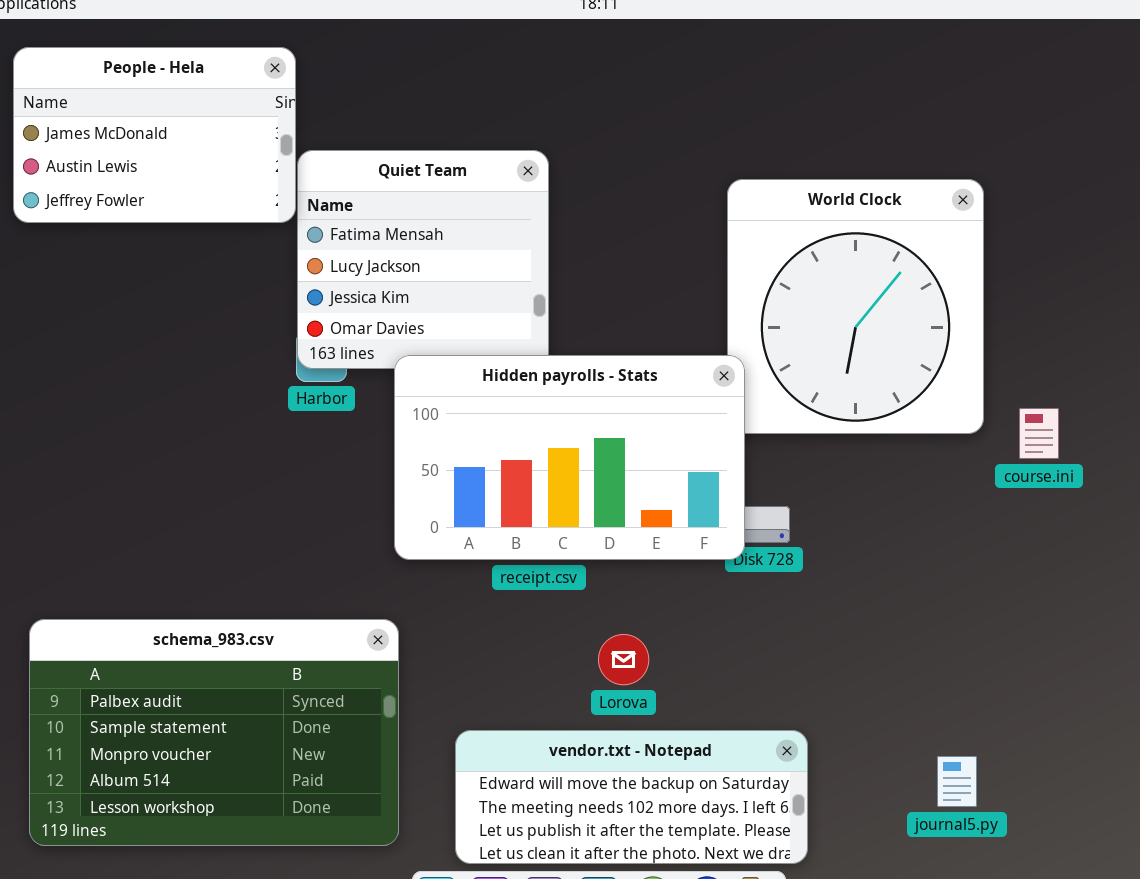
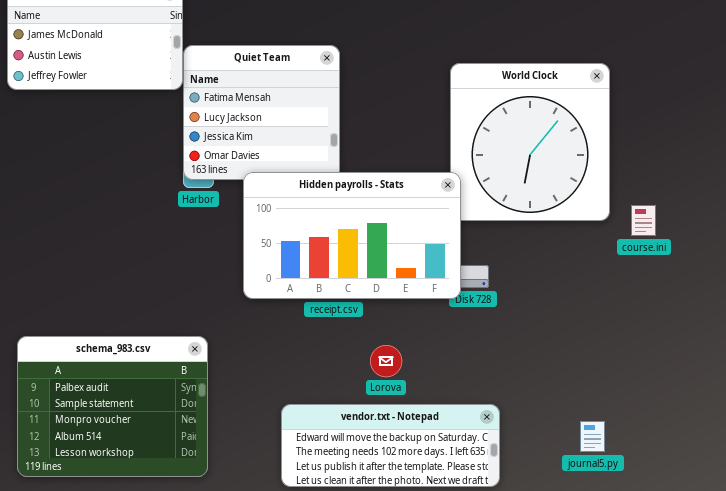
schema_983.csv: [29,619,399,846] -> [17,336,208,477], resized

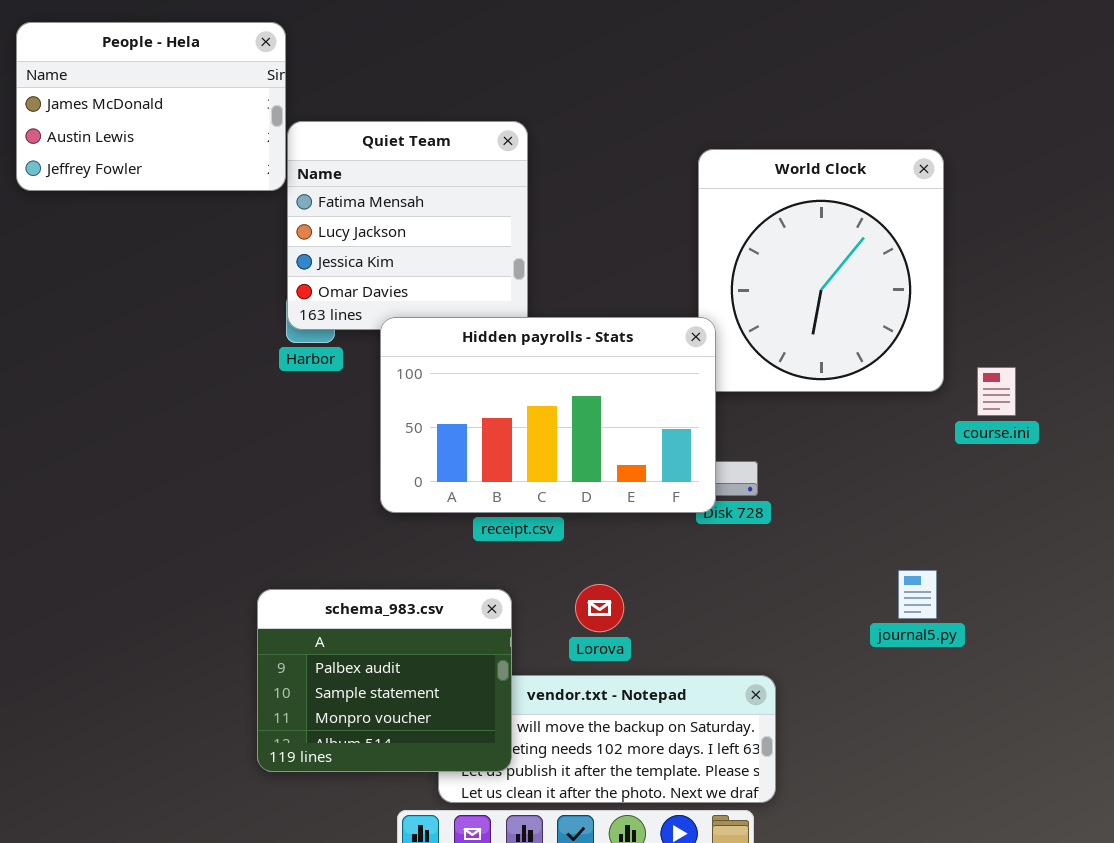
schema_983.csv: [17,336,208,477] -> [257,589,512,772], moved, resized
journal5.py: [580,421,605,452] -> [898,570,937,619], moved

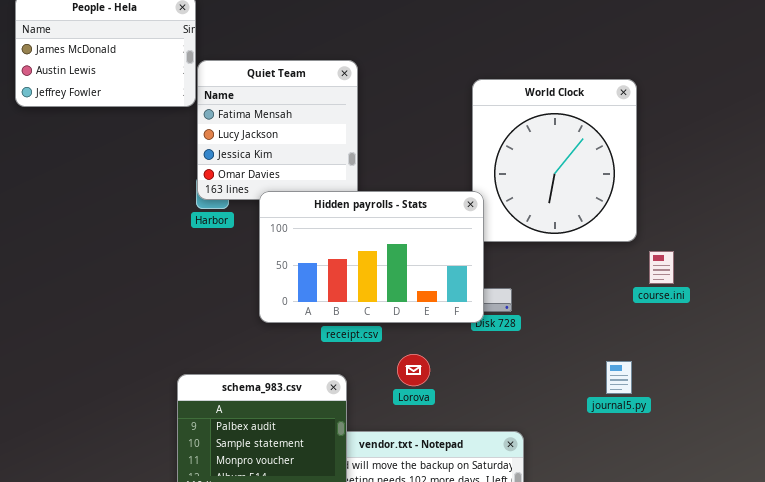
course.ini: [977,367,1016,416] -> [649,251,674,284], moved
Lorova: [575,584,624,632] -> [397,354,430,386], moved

☆ ☆ ☆

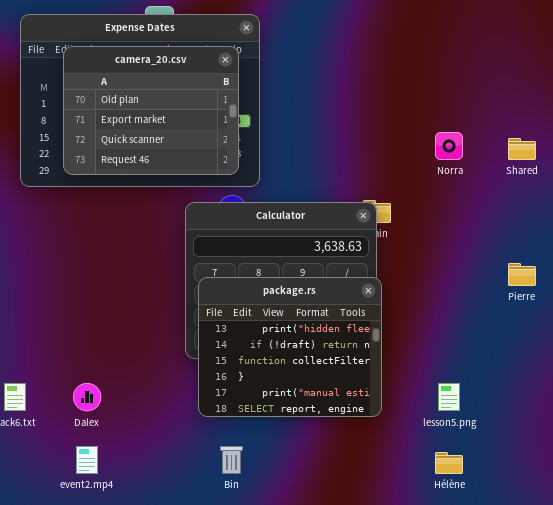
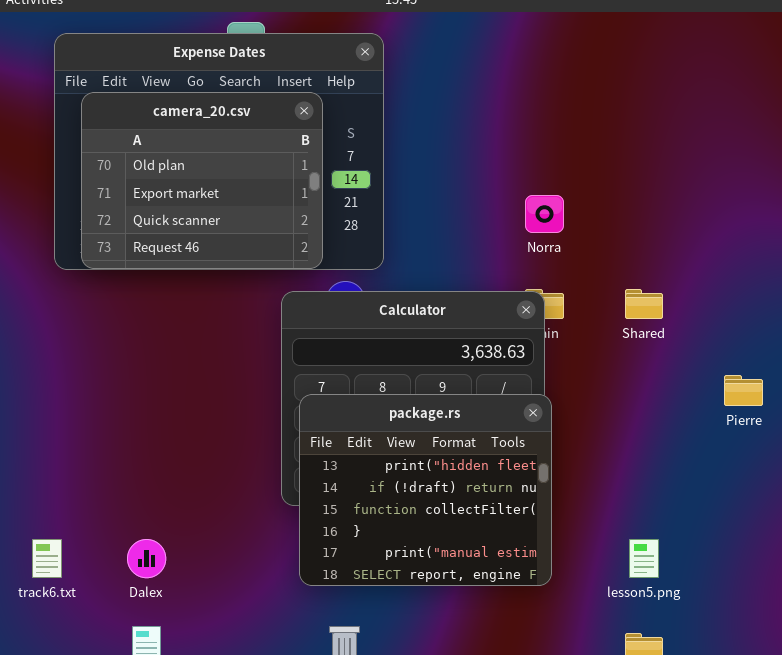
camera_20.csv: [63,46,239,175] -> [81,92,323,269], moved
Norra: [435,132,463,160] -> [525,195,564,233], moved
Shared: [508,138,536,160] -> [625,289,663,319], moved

☆ ☆ ☆

● ASSIGNED TASK: In the listing above, locate the line containing "course.ini: [977,367,1016,416] ->" and the line containing "Lorova: [575,584,624,632] ->". Extract those two lines and every line between them, exactly as written, and only those.

● RESPONSE:
course.ini: [977,367,1016,416] -> [649,251,674,284], moved
Lorova: [575,584,624,632] -> [397,354,430,386], moved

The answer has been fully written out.